*** Opening SOURCE MATERIAL ***

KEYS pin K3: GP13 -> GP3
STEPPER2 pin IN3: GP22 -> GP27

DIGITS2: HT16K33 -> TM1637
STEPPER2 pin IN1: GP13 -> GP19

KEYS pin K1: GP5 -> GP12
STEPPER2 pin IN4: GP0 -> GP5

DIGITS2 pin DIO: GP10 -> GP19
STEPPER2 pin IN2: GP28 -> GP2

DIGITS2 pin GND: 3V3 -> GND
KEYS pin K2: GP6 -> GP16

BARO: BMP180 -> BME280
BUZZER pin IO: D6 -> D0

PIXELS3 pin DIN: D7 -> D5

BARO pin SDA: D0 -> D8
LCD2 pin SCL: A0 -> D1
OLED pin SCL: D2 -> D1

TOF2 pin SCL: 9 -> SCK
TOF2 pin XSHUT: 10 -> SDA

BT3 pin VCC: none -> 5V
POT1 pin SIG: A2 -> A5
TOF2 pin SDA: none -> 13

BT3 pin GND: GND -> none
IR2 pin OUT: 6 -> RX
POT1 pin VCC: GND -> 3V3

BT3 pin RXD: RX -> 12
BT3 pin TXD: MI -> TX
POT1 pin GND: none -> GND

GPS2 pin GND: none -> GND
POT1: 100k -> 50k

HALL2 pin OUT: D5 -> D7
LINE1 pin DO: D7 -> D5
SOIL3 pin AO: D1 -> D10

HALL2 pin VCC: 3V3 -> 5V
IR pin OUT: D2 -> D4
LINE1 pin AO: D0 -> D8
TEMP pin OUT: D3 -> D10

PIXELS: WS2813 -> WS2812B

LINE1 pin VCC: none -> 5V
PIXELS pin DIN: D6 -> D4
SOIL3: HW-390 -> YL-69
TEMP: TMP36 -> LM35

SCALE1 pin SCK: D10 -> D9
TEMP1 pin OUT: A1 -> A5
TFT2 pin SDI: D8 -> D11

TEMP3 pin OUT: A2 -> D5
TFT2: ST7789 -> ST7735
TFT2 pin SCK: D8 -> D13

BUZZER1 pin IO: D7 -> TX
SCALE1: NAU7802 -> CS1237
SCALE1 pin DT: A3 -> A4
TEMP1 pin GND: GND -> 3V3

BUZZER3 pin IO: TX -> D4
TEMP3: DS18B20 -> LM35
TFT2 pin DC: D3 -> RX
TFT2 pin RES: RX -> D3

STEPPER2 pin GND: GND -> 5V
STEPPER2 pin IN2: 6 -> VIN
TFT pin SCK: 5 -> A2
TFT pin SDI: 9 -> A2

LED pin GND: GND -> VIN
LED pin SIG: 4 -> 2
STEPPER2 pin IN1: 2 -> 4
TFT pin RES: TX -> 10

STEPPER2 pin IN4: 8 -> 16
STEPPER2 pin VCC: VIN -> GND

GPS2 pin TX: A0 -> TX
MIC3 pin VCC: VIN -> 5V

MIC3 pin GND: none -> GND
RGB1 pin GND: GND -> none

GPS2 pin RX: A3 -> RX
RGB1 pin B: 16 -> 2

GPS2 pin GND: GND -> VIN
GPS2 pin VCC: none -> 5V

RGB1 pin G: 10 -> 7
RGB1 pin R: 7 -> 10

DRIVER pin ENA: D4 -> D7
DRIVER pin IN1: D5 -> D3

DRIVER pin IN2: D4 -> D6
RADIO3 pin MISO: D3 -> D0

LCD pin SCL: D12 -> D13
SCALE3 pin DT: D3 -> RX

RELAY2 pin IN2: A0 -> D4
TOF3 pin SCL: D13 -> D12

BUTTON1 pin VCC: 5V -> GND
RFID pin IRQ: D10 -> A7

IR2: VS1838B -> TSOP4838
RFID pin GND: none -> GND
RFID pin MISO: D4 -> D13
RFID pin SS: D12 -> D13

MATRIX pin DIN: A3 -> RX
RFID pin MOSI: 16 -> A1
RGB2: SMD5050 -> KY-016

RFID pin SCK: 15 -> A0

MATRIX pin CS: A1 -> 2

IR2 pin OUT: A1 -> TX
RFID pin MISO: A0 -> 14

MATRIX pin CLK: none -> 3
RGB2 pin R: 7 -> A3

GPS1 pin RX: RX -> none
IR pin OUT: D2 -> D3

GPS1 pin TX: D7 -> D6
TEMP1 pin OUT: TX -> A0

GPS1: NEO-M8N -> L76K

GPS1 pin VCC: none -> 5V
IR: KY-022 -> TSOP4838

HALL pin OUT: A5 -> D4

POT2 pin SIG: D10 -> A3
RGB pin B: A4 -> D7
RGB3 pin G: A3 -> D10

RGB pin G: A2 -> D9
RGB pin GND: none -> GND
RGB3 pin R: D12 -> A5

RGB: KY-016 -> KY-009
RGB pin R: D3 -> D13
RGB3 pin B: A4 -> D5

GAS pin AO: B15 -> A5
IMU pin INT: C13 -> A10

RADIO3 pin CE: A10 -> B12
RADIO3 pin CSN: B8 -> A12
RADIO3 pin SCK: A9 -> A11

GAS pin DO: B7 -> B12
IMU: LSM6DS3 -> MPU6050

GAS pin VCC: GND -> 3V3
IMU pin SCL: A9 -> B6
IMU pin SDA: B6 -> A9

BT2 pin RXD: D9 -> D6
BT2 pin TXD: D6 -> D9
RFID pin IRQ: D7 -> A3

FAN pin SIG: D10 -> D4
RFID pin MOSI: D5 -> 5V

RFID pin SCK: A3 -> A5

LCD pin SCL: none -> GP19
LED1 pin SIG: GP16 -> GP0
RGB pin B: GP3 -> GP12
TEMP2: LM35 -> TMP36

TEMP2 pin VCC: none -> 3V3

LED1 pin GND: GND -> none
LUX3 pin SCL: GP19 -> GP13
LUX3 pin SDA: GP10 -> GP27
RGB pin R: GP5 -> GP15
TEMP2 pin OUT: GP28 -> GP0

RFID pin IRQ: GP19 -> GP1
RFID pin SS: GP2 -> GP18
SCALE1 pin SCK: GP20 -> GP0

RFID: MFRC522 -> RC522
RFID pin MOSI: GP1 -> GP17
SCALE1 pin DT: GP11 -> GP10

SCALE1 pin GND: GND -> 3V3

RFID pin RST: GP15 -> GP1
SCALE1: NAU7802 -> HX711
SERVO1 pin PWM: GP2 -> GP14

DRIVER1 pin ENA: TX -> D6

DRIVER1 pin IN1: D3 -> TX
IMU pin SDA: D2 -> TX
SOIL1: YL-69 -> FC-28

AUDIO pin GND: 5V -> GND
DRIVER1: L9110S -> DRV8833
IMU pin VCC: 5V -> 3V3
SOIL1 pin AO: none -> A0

*** Closing SOURCE MATERIAL ***

§ **WHAT THE EXERCISE ASKS**
Beginning with the line above that contains "SCALE1 pin DT: A3 -> A4", copy each line exactly up to and including the line that contains "RFID pin SS: D12 -> D13", and go no further.

§ **COMPLETED EXERCISE**
SCALE1 pin DT: A3 -> A4
TEMP1 pin GND: GND -> 3V3

BUZZER3 pin IO: TX -> D4
TEMP3: DS18B20 -> LM35
TFT2 pin DC: D3 -> RX
TFT2 pin RES: RX -> D3

STEPPER2 pin GND: GND -> 5V
STEPPER2 pin IN2: 6 -> VIN
TFT pin SCK: 5 -> A2
TFT pin SDI: 9 -> A2

LED pin GND: GND -> VIN
LED pin SIG: 4 -> 2
STEPPER2 pin IN1: 2 -> 4
TFT pin RES: TX -> 10

STEPPER2 pin IN4: 8 -> 16
STEPPER2 pin VCC: VIN -> GND

GPS2 pin TX: A0 -> TX
MIC3 pin VCC: VIN -> 5V

MIC3 pin GND: none -> GND
RGB1 pin GND: GND -> none

GPS2 pin RX: A3 -> RX
RGB1 pin B: 16 -> 2

GPS2 pin GND: GND -> VIN
GPS2 pin VCC: none -> 5V

RGB1 pin G: 10 -> 7
RGB1 pin R: 7 -> 10

DRIVER pin ENA: D4 -> D7
DRIVER pin IN1: D5 -> D3

DRIVER pin IN2: D4 -> D6
RADIO3 pin MISO: D3 -> D0

LCD pin SCL: D12 -> D13
SCALE3 pin DT: D3 -> RX

RELAY2 pin IN2: A0 -> D4
TOF3 pin SCL: D13 -> D12

BUTTON1 pin VCC: 5V -> GND
RFID pin IRQ: D10 -> A7

IR2: VS1838B -> TSOP4838
RFID pin GND: none -> GND
RFID pin MISO: D4 -> D13
RFID pin SS: D12 -> D13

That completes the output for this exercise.